== Exercise goal ==
I'd like the entries repeated exactly, without their pictures.

== Source data ==
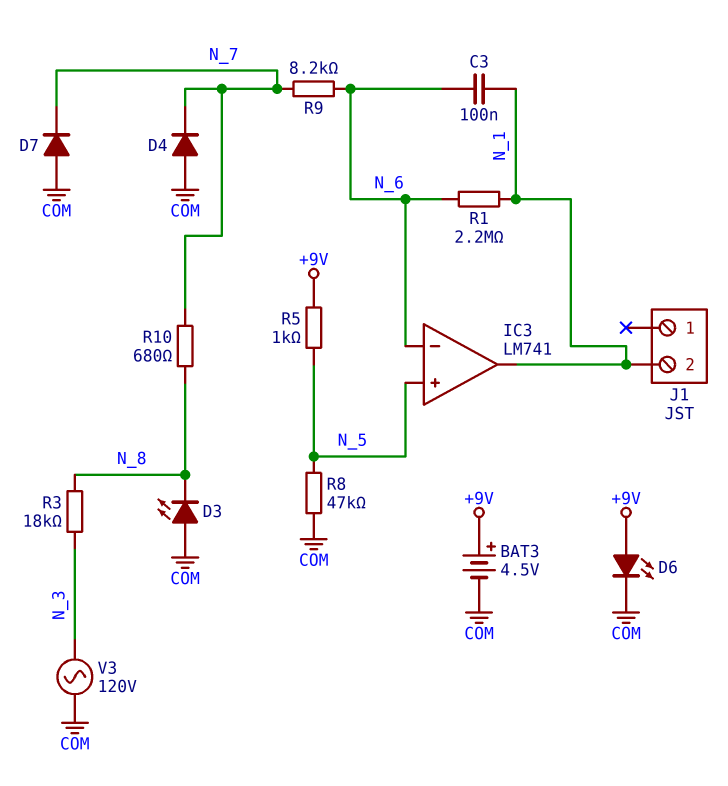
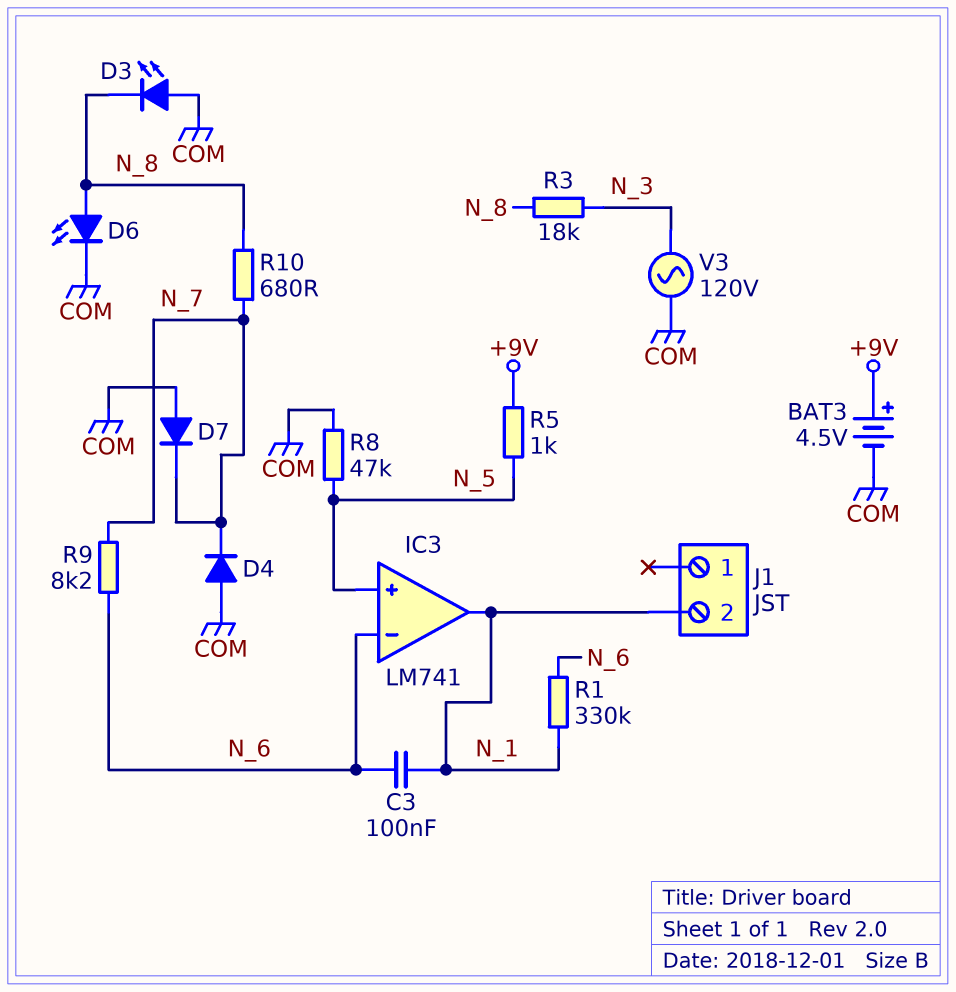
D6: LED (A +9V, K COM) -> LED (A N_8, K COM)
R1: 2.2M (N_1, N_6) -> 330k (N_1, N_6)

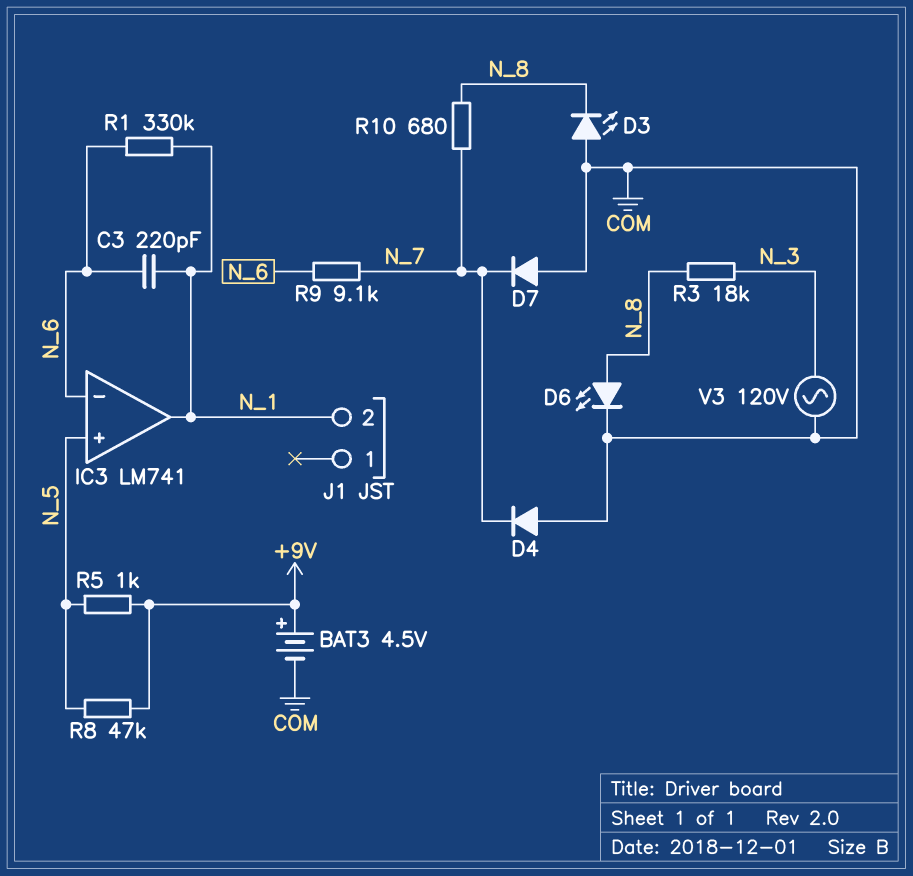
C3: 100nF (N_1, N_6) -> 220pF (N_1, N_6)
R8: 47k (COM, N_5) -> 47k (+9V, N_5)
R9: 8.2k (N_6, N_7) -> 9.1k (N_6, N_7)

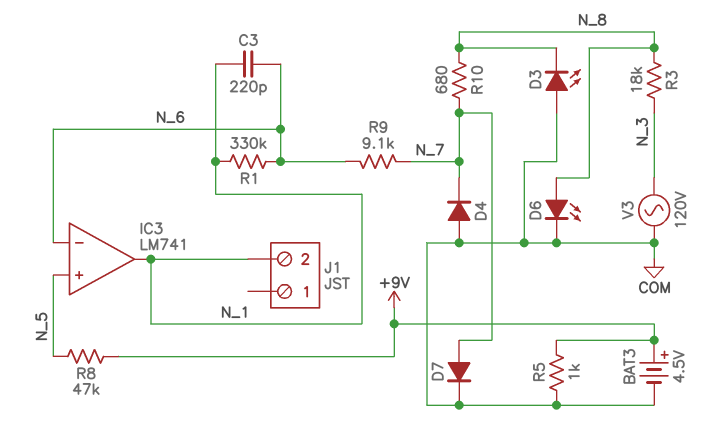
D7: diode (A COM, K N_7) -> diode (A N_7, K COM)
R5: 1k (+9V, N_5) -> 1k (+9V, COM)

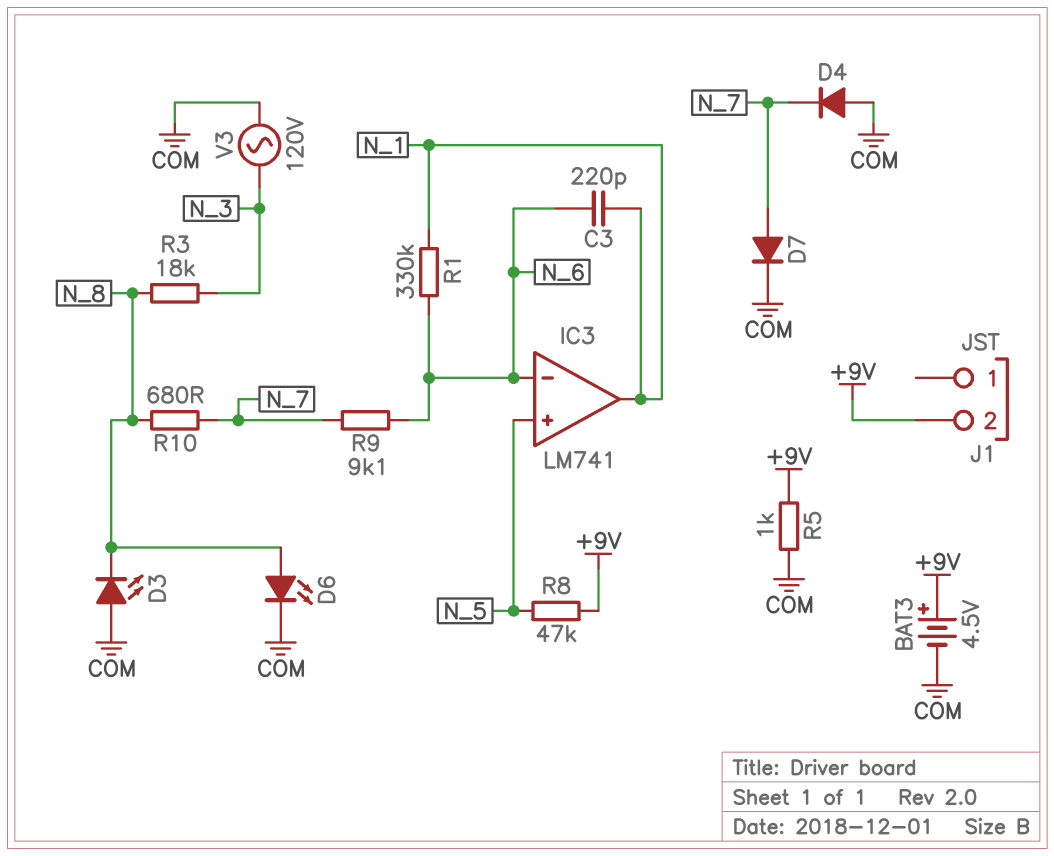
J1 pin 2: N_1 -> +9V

== Result of the exercise ==
D6: LED (A +9V, K COM) -> LED (A N_8, K COM)
R1: 2.2M (N_1, N_6) -> 330k (N_1, N_6)

C3: 100nF (N_1, N_6) -> 220pF (N_1, N_6)
R8: 47k (COM, N_5) -> 47k (+9V, N_5)
R9: 8.2k (N_6, N_7) -> 9.1k (N_6, N_7)

D7: diode (A COM, K N_7) -> diode (A N_7, K COM)
R5: 1k (+9V, N_5) -> 1k (+9V, COM)

J1 pin 2: N_1 -> +9V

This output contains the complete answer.